TASK DIRECTIONS
For this exercise, retype every record below exactly and keep the pictures out.

Top of DATA EXTRACTS

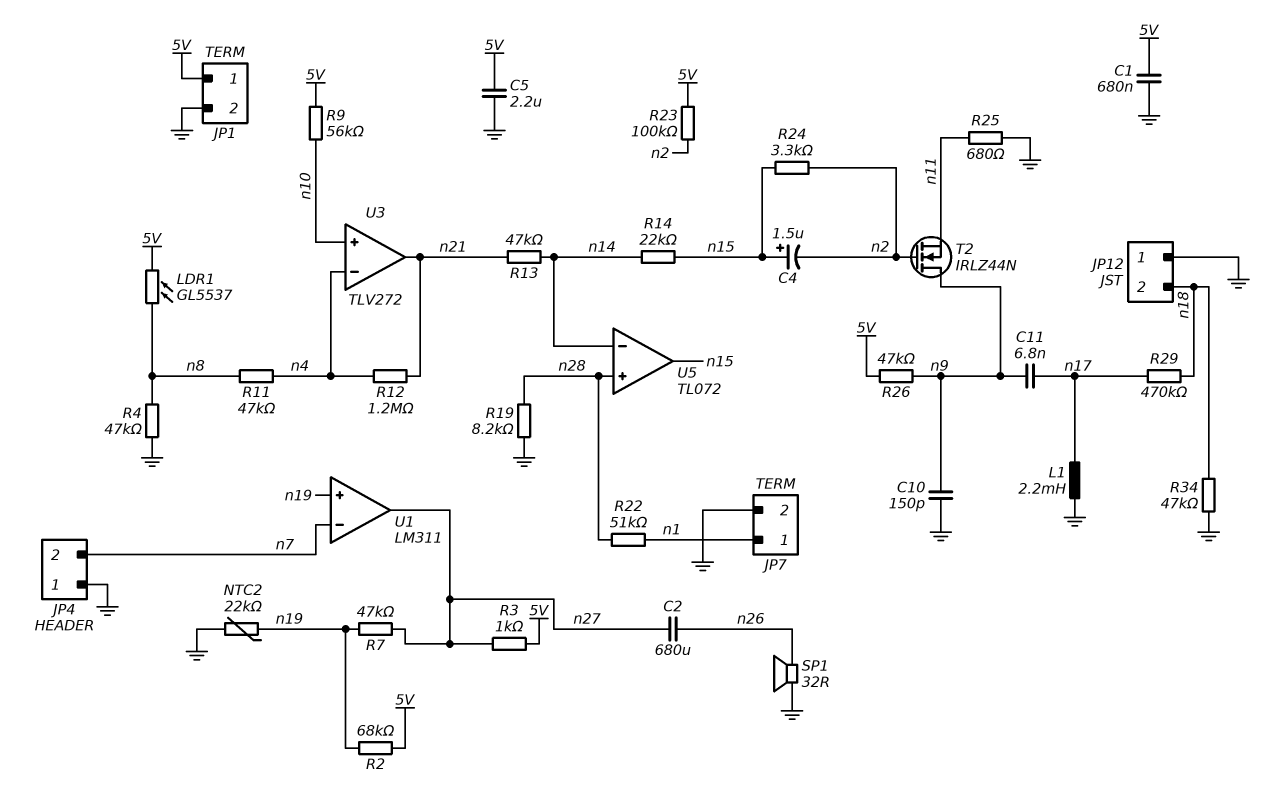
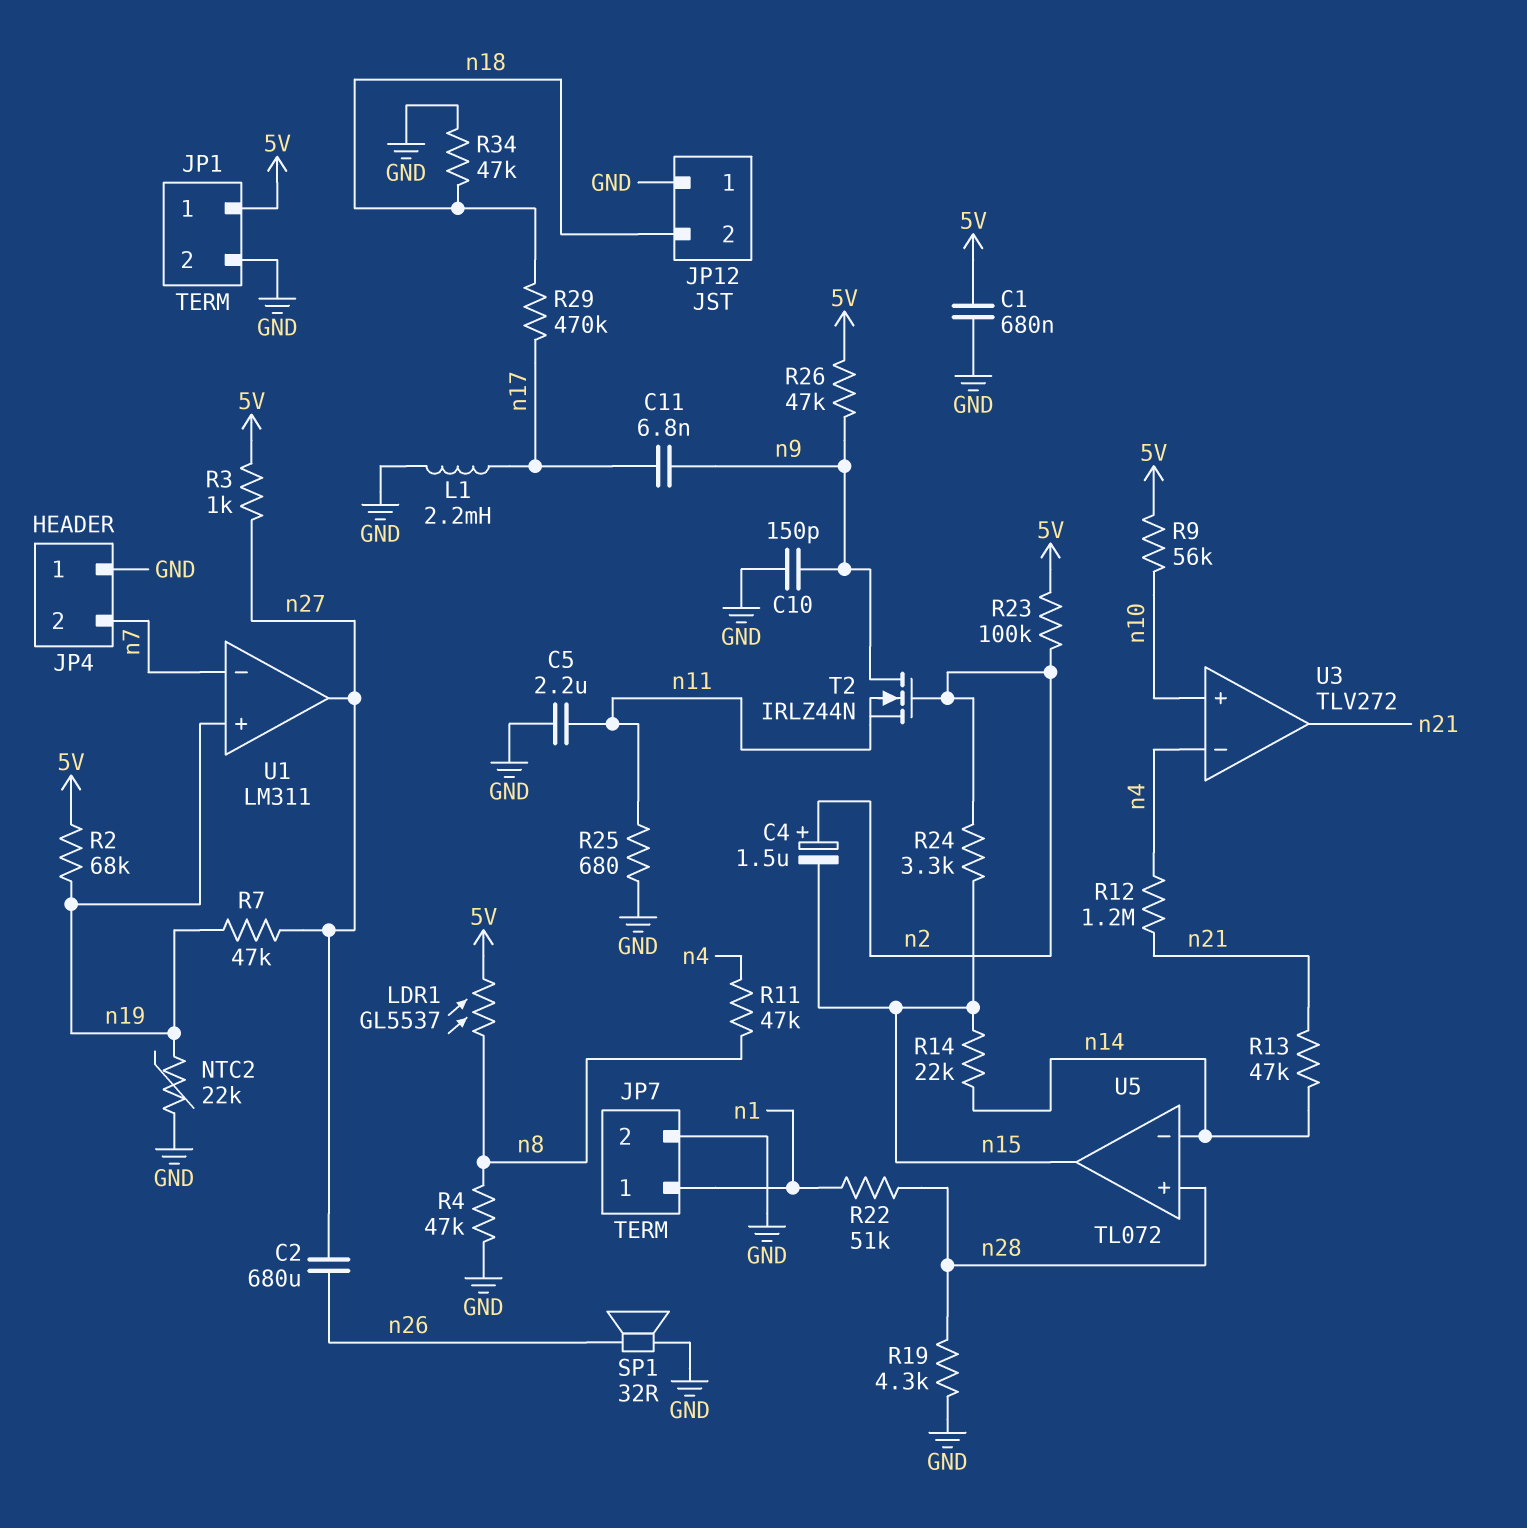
C4: 1.5uF (plus n15, minus n2) -> 1.5uF (plus n2, minus n15)
C5: 2.2uF (5V, GND) -> 2.2uF (GND, n11)
R19: 8.2k (GND, n28) -> 4.3k (GND, n28)

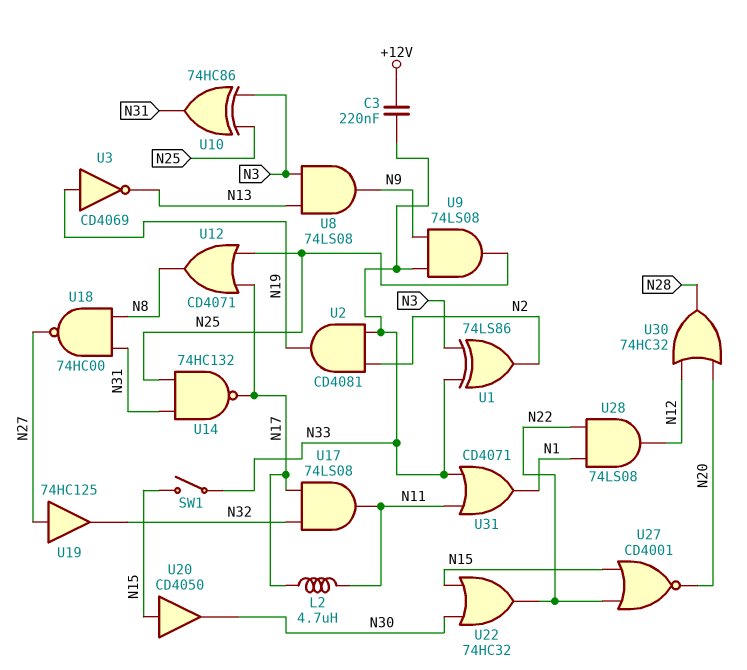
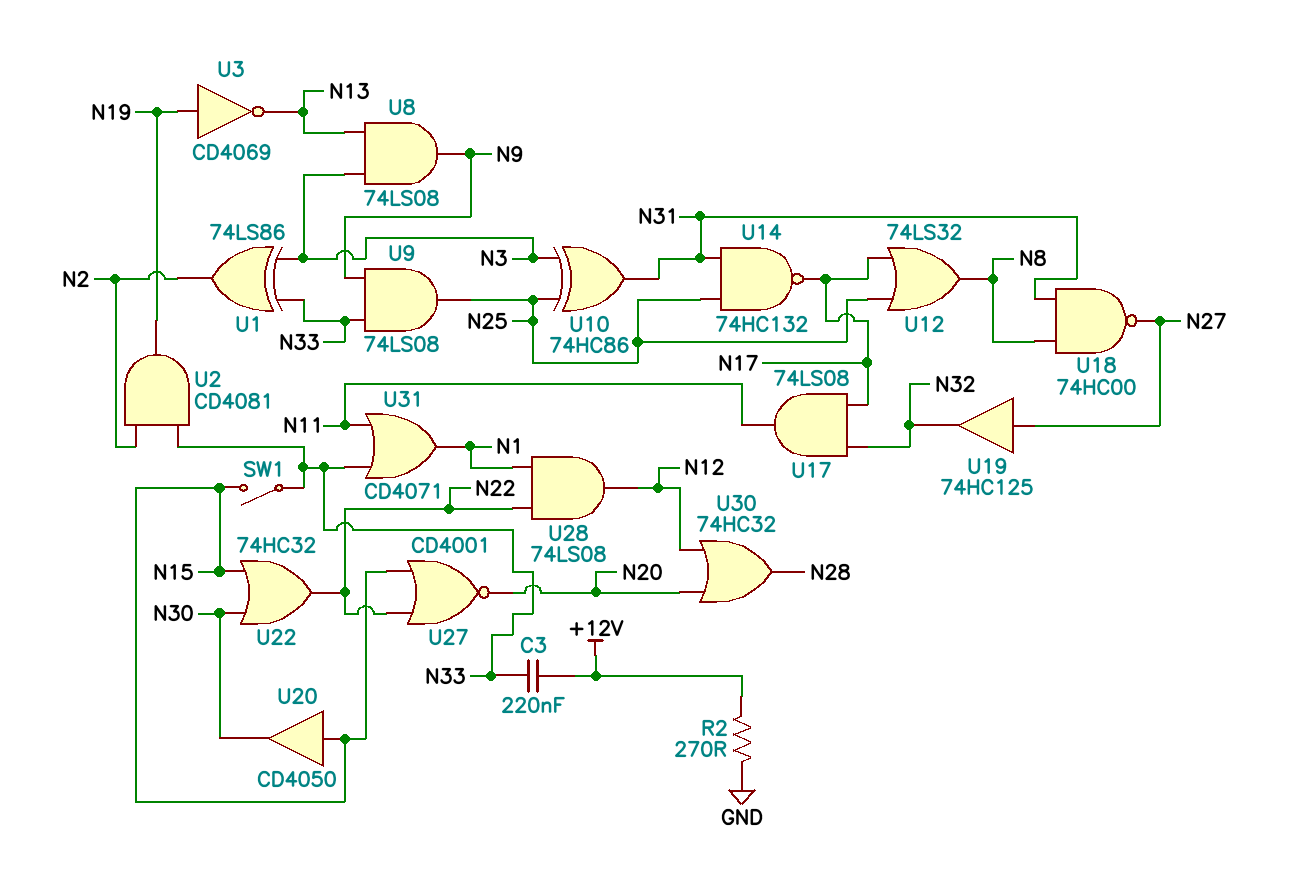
L2: 4.7uH (N11, N17) -> none
R2: none -> 270 (+12V, GND)
U12: OR CD4071 (in N17, in N25, out N8) -> OR 74LS32 (in N17, in N25, out N8)

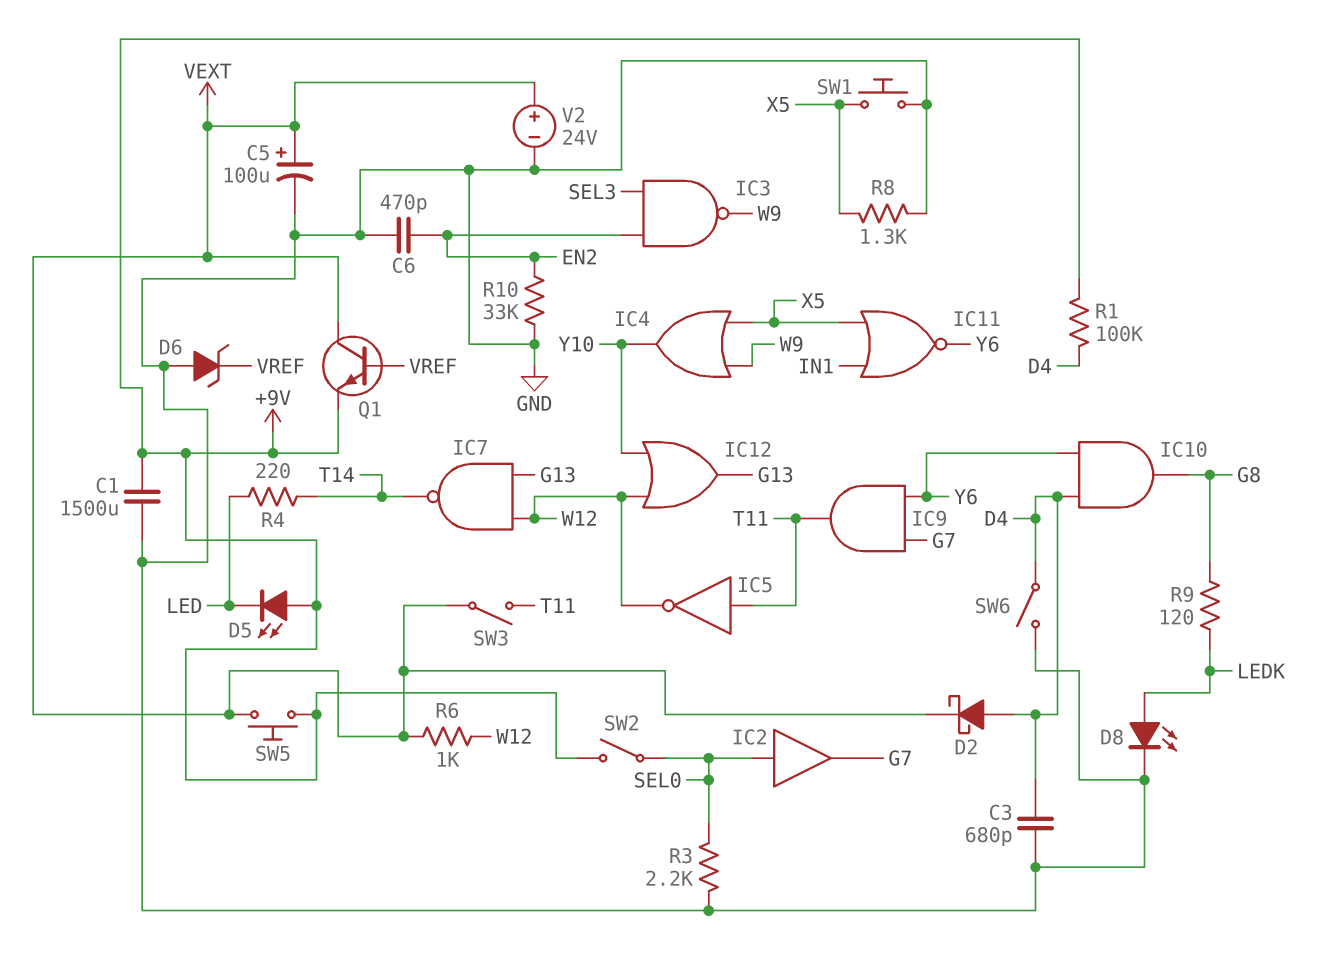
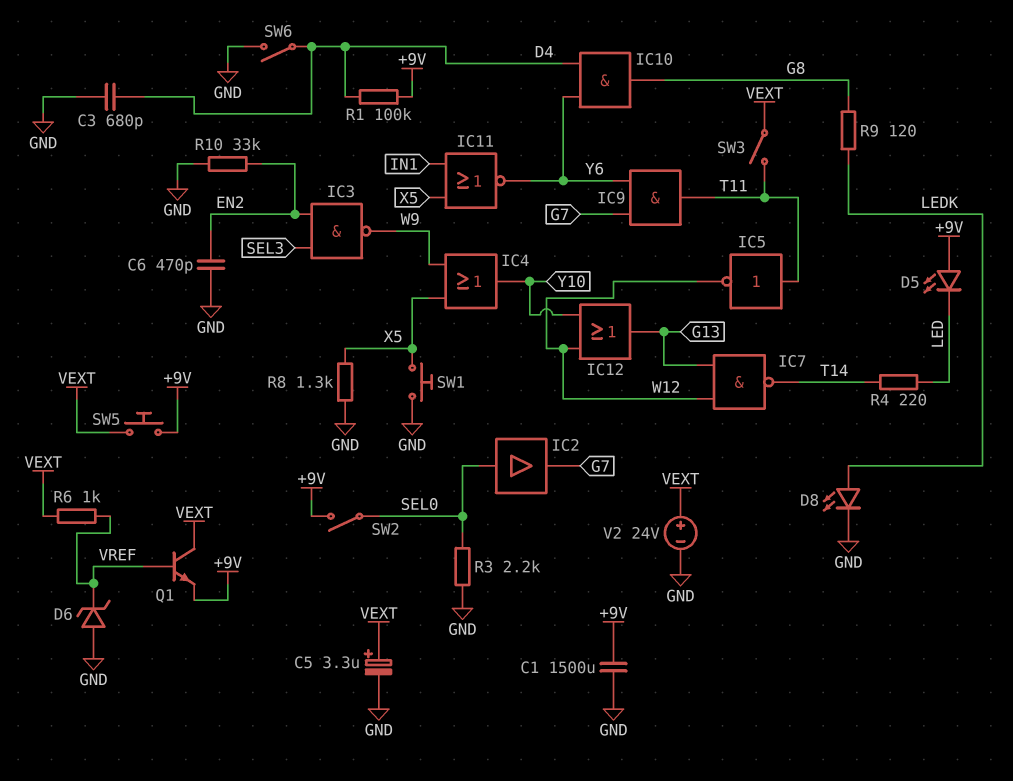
C5: 100uF (plus VEXT, minus GND) -> 3.3uF (plus VEXT, minus GND)
D2: schottky (A D4, K VEXT) -> none
R6: 1k (VEXT, W12) -> 1k (VEXT, VREF)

Bottom of DATA EXTRACTS

PROBLEM SOLUTION
C4: 1.5uF (plus n15, minus n2) -> 1.5uF (plus n2, minus n15)
C5: 2.2uF (5V, GND) -> 2.2uF (GND, n11)
R19: 8.2k (GND, n28) -> 4.3k (GND, n28)

L2: 4.7uH (N11, N17) -> none
R2: none -> 270 (+12V, GND)
U12: OR CD4071 (in N17, in N25, out N8) -> OR 74LS32 (in N17, in N25, out N8)

C5: 100uF (plus VEXT, minus GND) -> 3.3uF (plus VEXT, minus GND)
D2: schottky (A D4, K VEXT) -> none
R6: 1k (VEXT, W12) -> 1k (VEXT, VREF)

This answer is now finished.